» **WHAT THE EXERCISE ASKS**
Please restate exactly the lines of the data below, beginning with the line containing "white plate I8:I9" and ending with the last line.

(Stored entries)
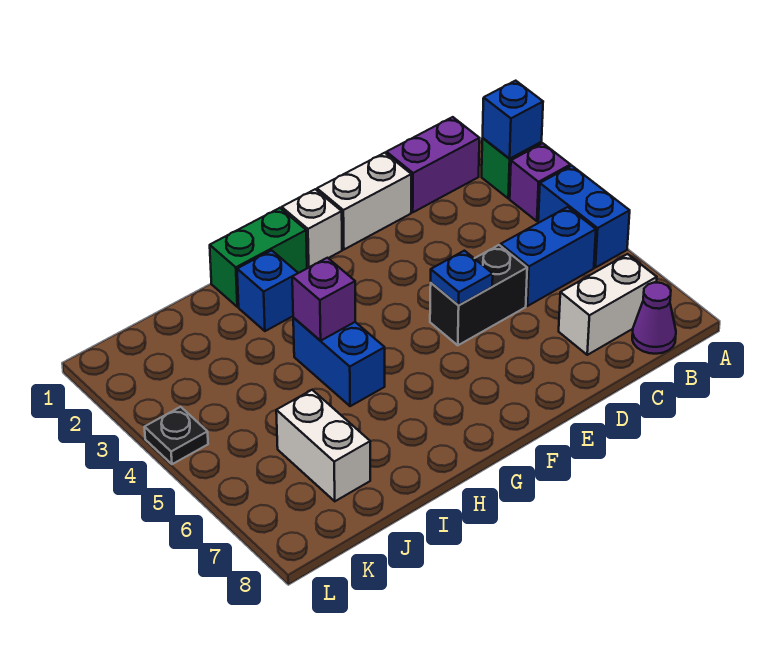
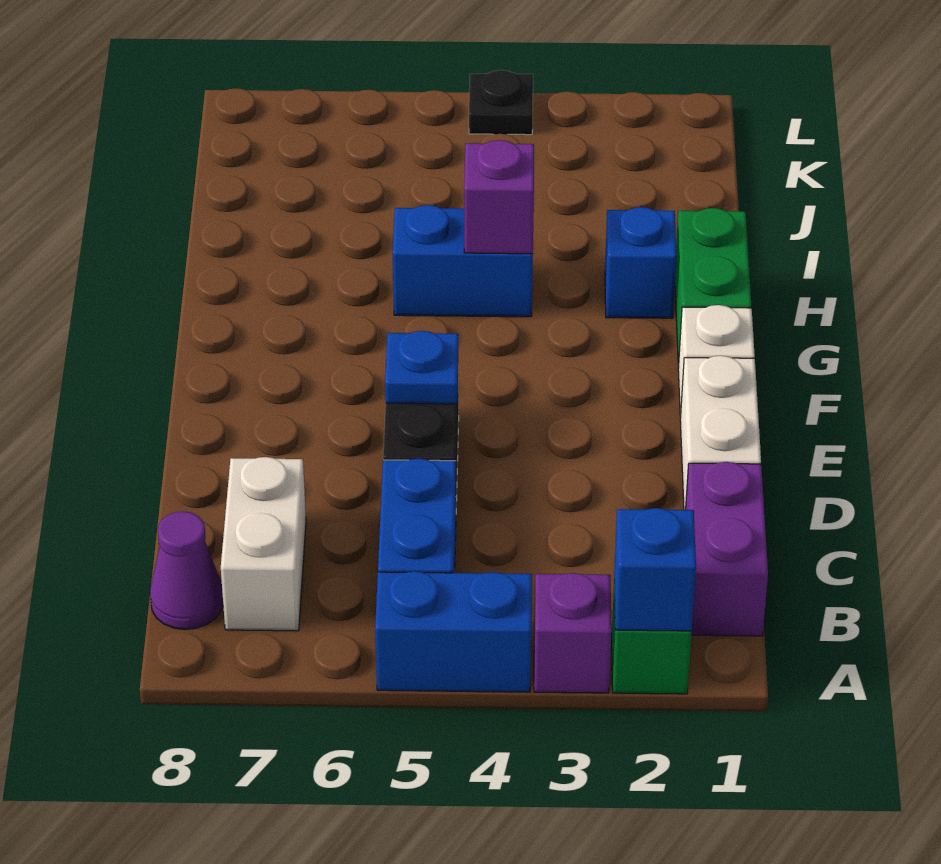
white brick J6:J7 level 1 -> none

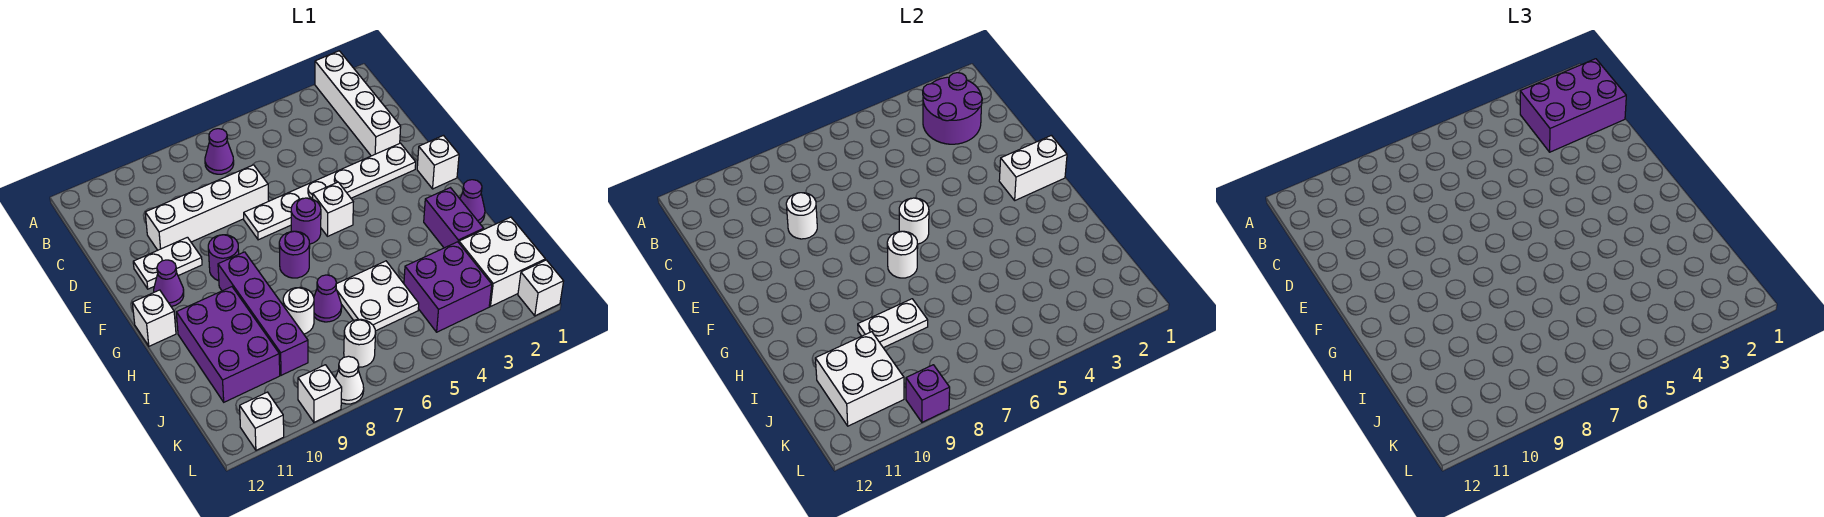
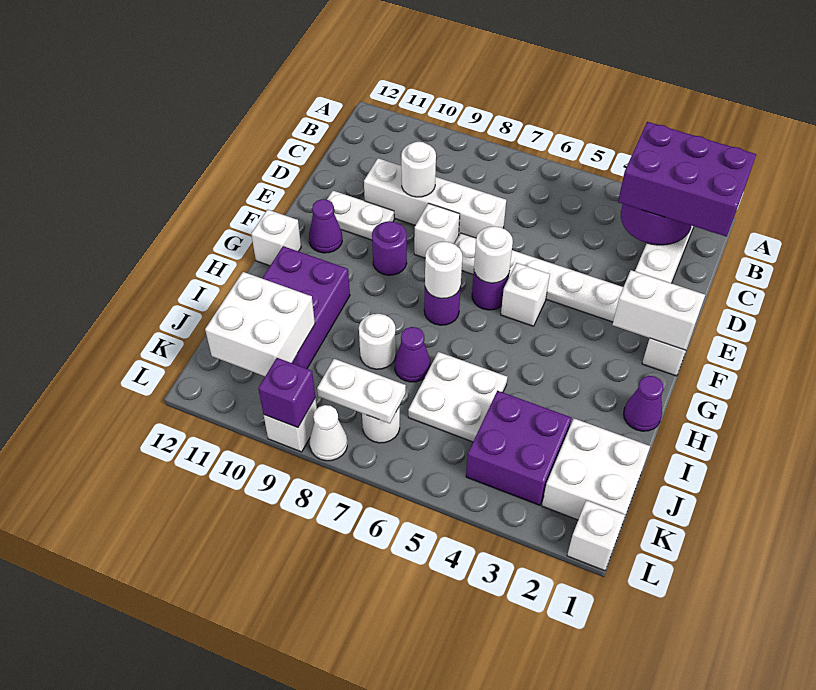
purple cone B7 level 1 -> none
purple brick G9:J9 level 1 -> none
purple brick H2:I2 level 1 -> none
white plate I8:I9 level 2 -> white plate K7:K8 level 2
white brick L11 level 1 -> white brick E8 level 1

» **EXERCISE ANSWER**
white plate I8:I9 level 2 -> white plate K7:K8 level 2
white brick L11 level 1 -> white brick E8 level 1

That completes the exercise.